### What to work on
Each record must come back unchanged in your answer, stripped of its images.

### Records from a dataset

/---

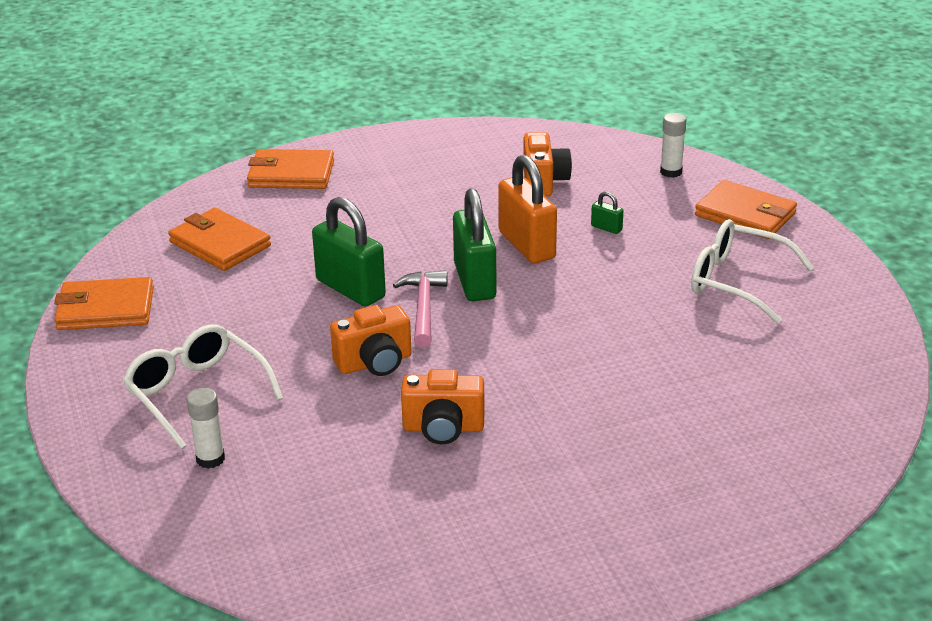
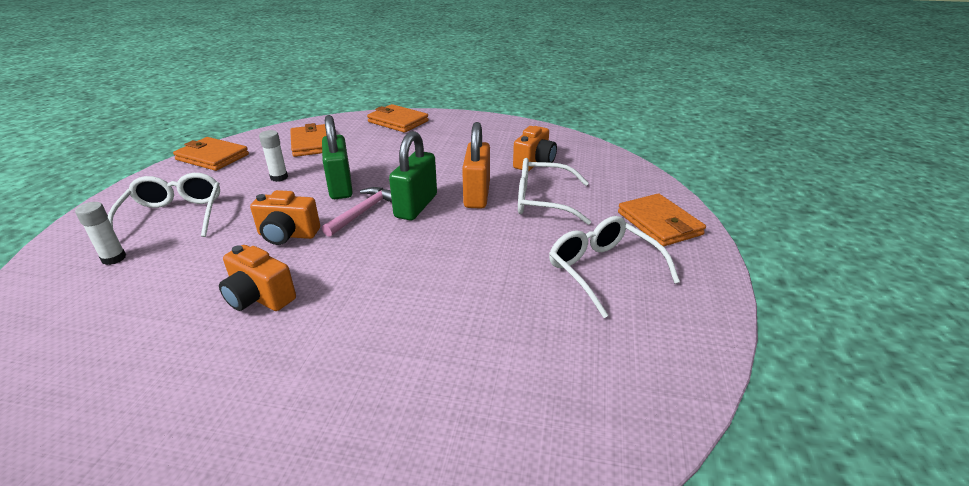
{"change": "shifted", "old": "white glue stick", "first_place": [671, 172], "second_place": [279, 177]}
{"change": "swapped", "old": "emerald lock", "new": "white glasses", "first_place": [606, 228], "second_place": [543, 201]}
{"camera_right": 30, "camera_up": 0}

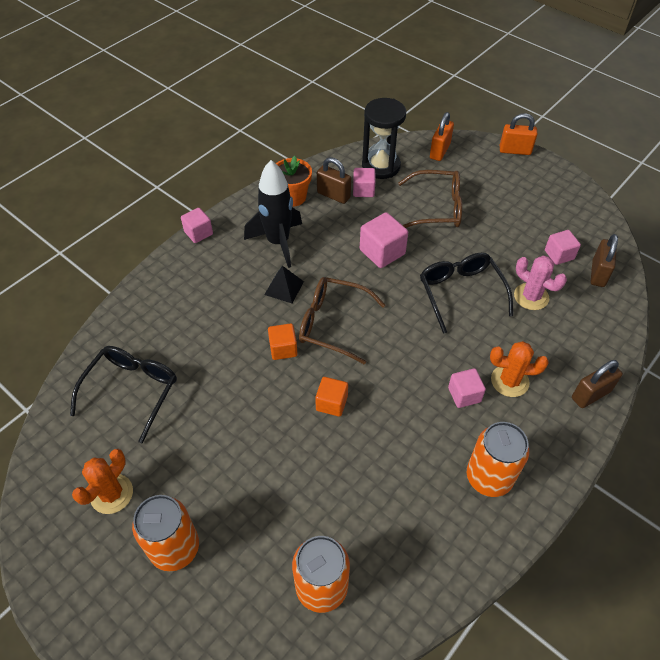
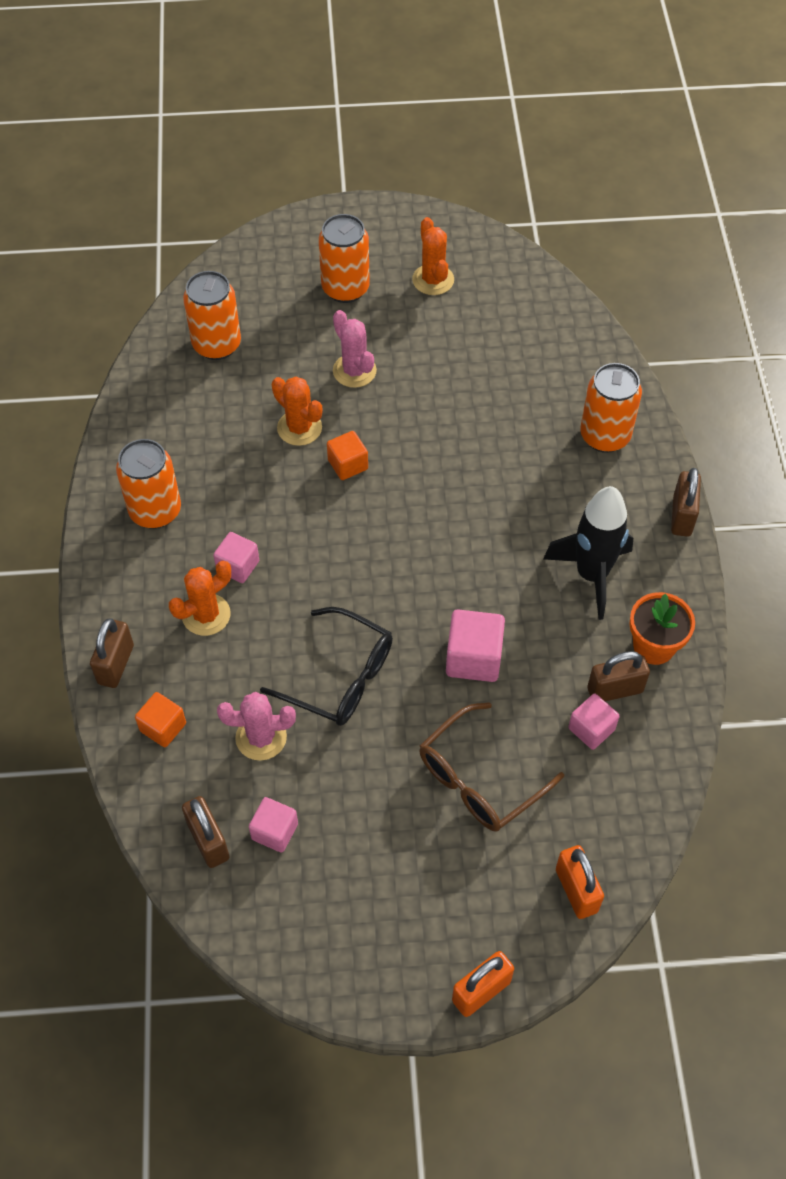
{"change": "gone", "old": "ebony sand timer", "first_place": [381, 166]}
{"change": "swapped", "old": "rosy block", "new": "dark brown lock", "first_place": [198, 233], "second_place": [682, 516]}
{"change": "gone", "old": "ebony pyramid shape", "first_place": [284, 288]}
{"change": "gone", "old": "dark brown glasses", "first_place": [332, 324]}
{"change": "shifted", "old": "bright orange block", "first_place": [283, 349], "second_place": [163, 727]}
{"change": "gone", "old": "ebony glasses", "first_place": [132, 390]}
{"change": "new", "new": "rosy prickly plant", "second_place": [354, 371]}
{"change": "new", "new": "bright orange can", "second_place": [605, 436]}
{"change": "new", "new": "bright orange prickly plant", "second_place": [299, 428]}
{"camera_right": 135, "camera_up": 5}

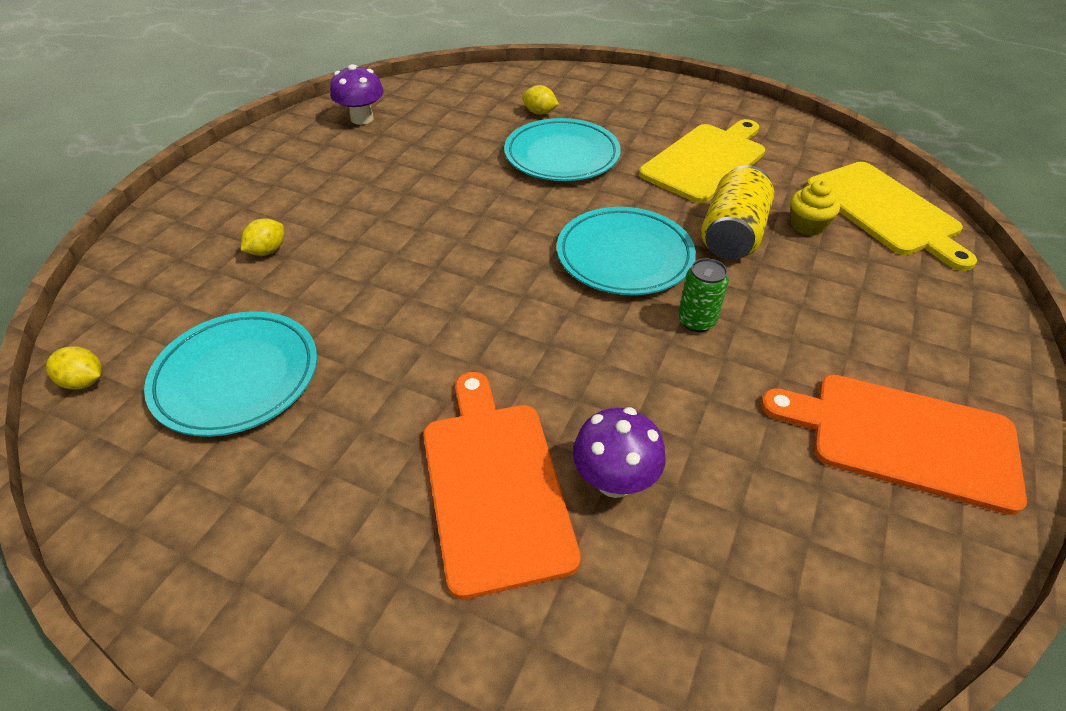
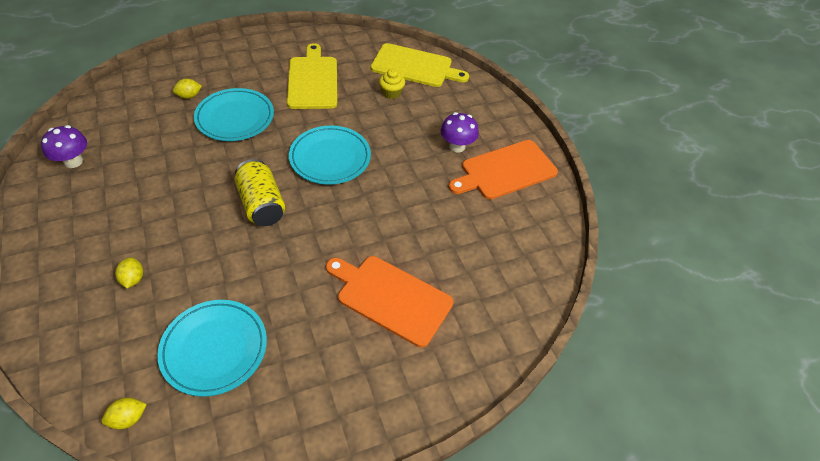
{"change": "shifted", "old": "bright yellow can", "first_place": [732, 235], "second_place": [262, 204]}
{"change": "gone", "old": "emerald can", "first_place": [696, 321]}
{"change": "shifted", "old": "purple fungus", "first_place": [614, 480], "second_place": [457, 146]}
{"camera_right": -50, "camera_up": 5}

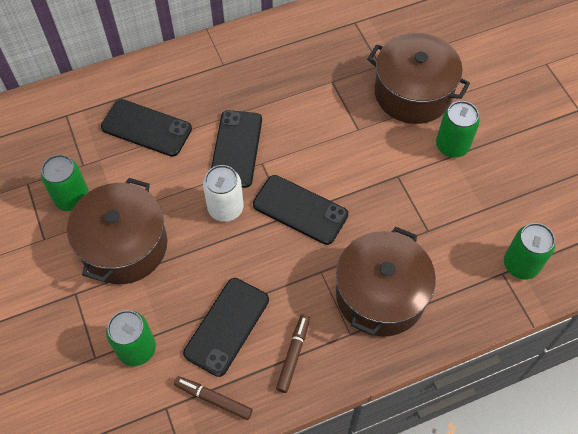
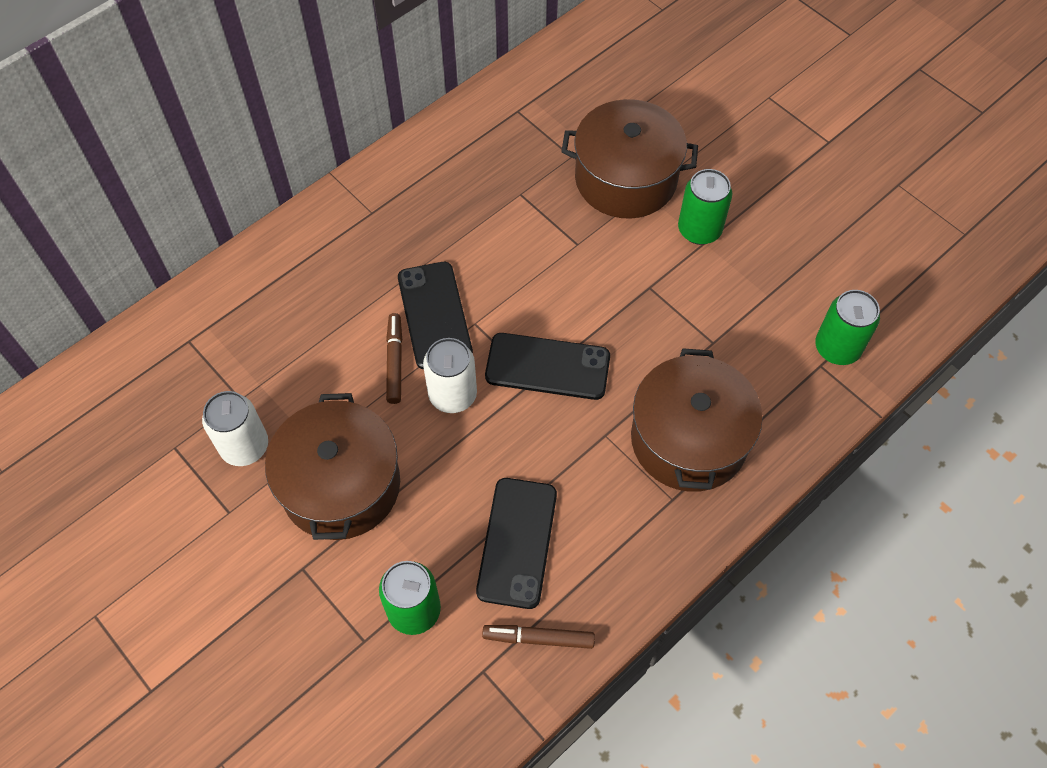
{"change": "gone", "old": "ebony smartphone", "first_place": [146, 128]}
{"change": "repainted", "old": "emerald can", "new": "white can", "first_place": [72, 198], "second_place": [244, 446]}
{"change": "shifted", "old": "dark brown marker pen", "first_place": [293, 355], "second_place": [394, 361]}
{"camera_right": -20, "camera_up": 0}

\---

### Written solution
{"change": "shifted", "old": "white glue stick", "first_place": [671, 172], "second_place": [279, 177]}
{"change": "swapped", "old": "emerald lock", "new": "white glasses", "first_place": [606, 228], "second_place": [543, 201]}
{"camera_right": 30, "camera_up": 0}

{"change": "gone", "old": "ebony sand timer", "first_place": [381, 166]}
{"change": "swapped", "old": "rosy block", "new": "dark brown lock", "first_place": [198, 233], "second_place": [682, 516]}
{"change": "gone", "old": "ebony pyramid shape", "first_place": [284, 288]}
{"change": "gone", "old": "dark brown glasses", "first_place": [332, 324]}
{"change": "shifted", "old": "bright orange block", "first_place": [283, 349], "second_place": [163, 727]}
{"change": "gone", "old": "ebony glasses", "first_place": [132, 390]}
{"change": "new", "new": "rosy prickly plant", "second_place": [354, 371]}
{"change": "new", "new": "bright orange can", "second_place": [605, 436]}
{"change": "new", "new": "bright orange prickly plant", "second_place": [299, 428]}
{"camera_right": 135, "camera_up": 5}

{"change": "shifted", "old": "bright yellow can", "first_place": [732, 235], "second_place": [262, 204]}
{"change": "gone", "old": "emerald can", "first_place": [696, 321]}
{"change": "shifted", "old": "purple fungus", "first_place": [614, 480], "second_place": [457, 146]}
{"camera_right": -50, "camera_up": 5}

{"change": "gone", "old": "ebony smartphone", "first_place": [146, 128]}
{"change": "repainted", "old": "emerald can", "new": "white can", "first_place": [72, 198], "second_place": [244, 446]}
{"change": "shifted", "old": "dark brown marker pen", "first_place": [293, 355], "second_place": [394, 361]}
{"camera_right": -20, "camera_up": 0}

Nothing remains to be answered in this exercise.